* **Available data**

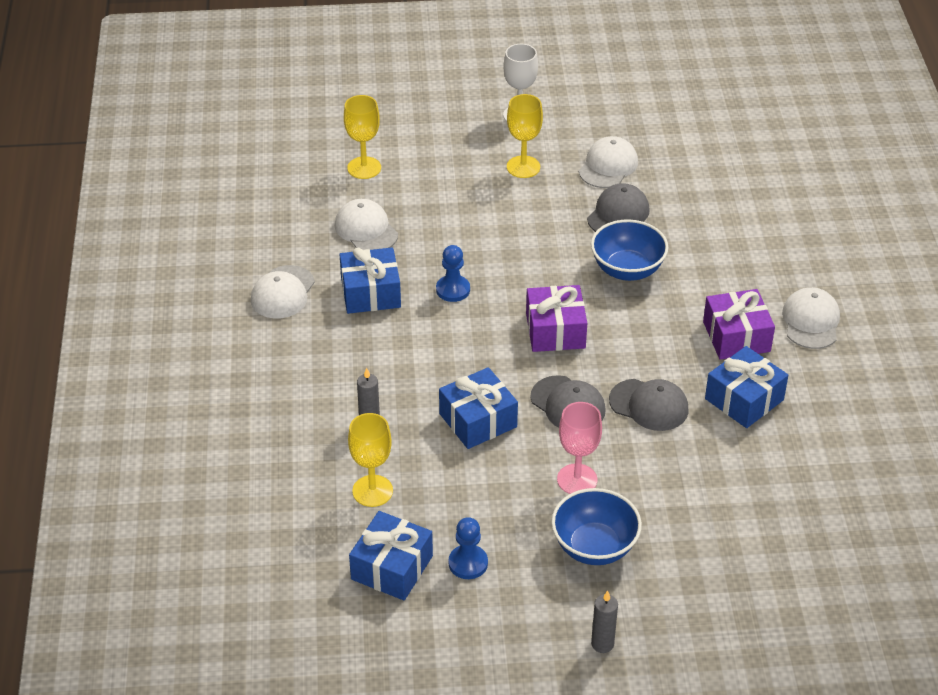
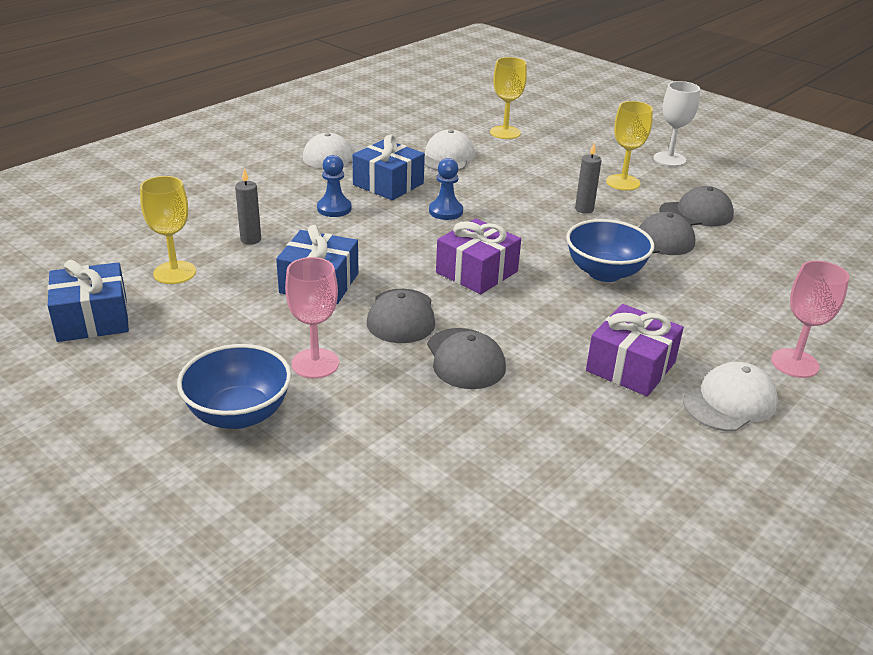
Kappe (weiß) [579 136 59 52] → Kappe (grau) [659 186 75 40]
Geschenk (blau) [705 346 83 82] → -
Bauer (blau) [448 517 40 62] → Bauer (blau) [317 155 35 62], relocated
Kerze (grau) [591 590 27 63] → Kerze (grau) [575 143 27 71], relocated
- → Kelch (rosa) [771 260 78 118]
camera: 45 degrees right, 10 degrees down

* * *

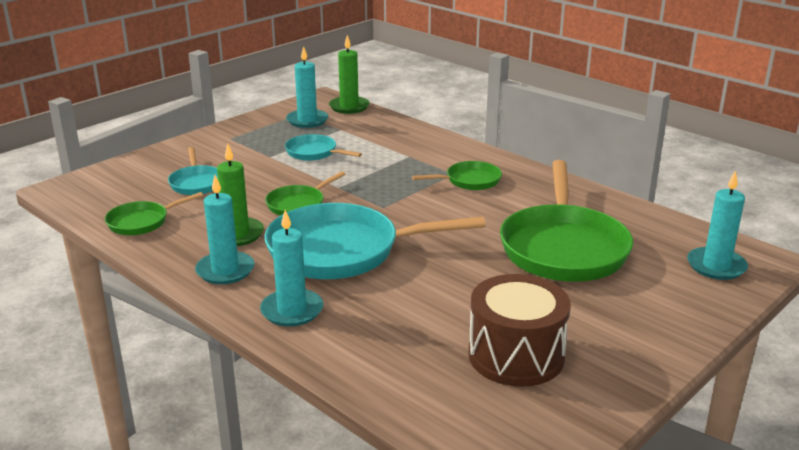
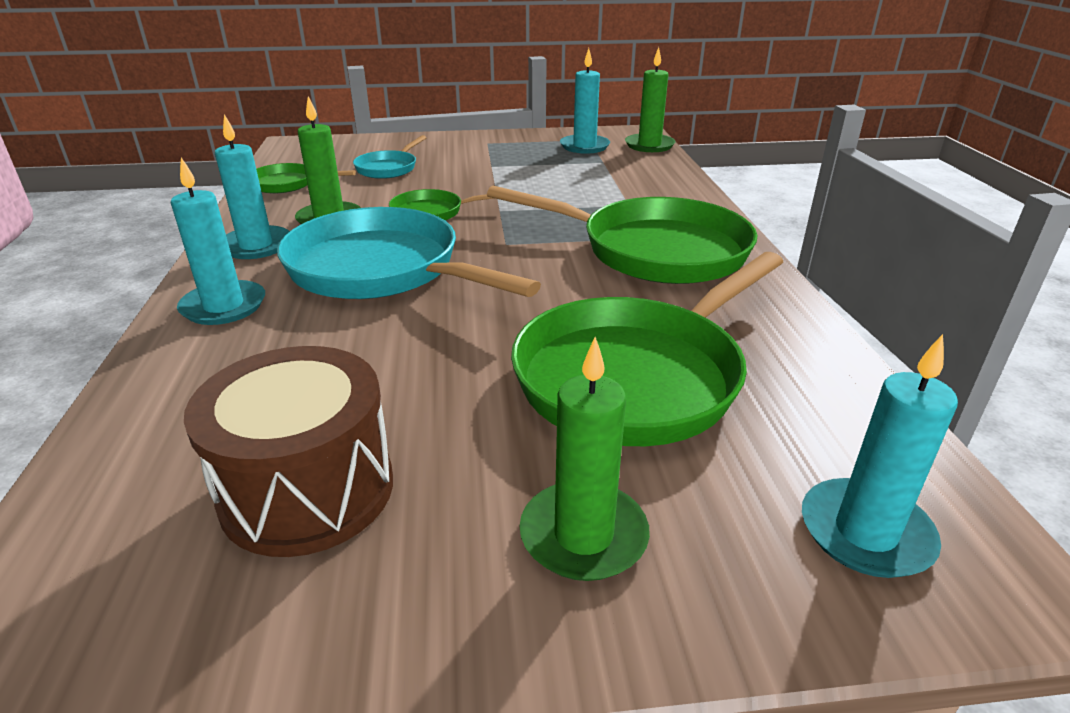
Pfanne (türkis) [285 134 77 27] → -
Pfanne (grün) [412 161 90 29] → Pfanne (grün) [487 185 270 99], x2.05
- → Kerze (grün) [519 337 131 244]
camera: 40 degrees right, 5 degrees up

* **Exercise directions**
Look back at the data above. Transcribe exactly the lines starting at the line that contains "Kerze (grau) [591" and ending at the line that contains "camera: 45 degrees right, 10 degrees down".

* **Response area**
Kerze (grau) [591 590 27 63] → Kerze (grau) [575 143 27 71], relocated
- → Kelch (rosa) [771 260 78 118]
camera: 45 degrees right, 10 degrees down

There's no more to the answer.